→ **TASK DETAILS**: What you return must match the listing below exactly, minus any pictures.

→ **GIVEN DATA**:
══════════
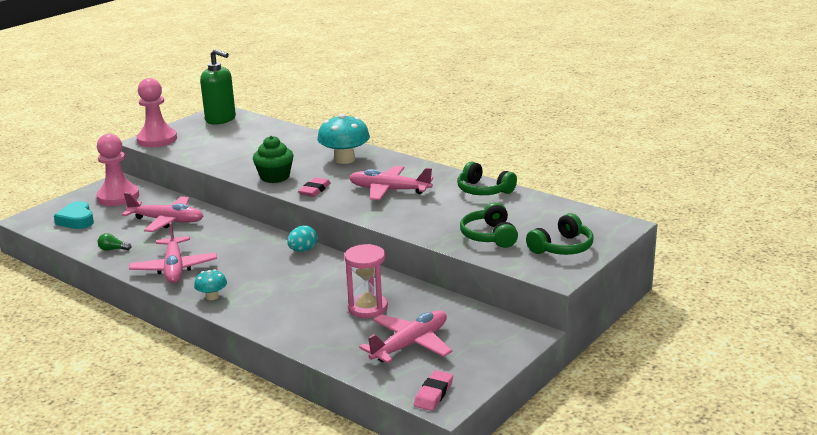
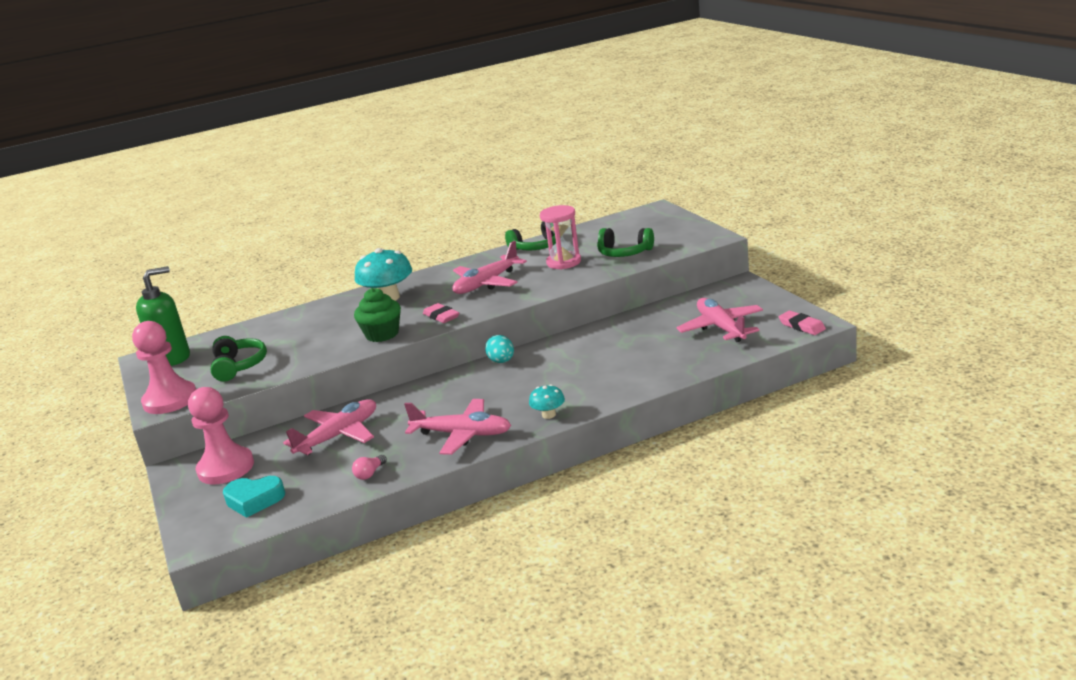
camera: 60 degrees left, 0 degrees up
(113, 249) = (370, 474): green light bulb -> pink light bulb
(367, 308) = (644, 340): pink hourglass -> pink hourglass (564, 262)
(562, 247) = (671, 231): green headphones -> green headphones (238, 366)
══════════
→ **ANSWER TO THE EXERCISE**:
camera: 60 degrees left, 0 degrees up
(113, 249) = (370, 474): green light bulb -> pink light bulb
(367, 308) = (644, 340): pink hourglass -> pink hourglass (564, 262)
(562, 247) = (671, 231): green headphones -> green headphones (238, 366)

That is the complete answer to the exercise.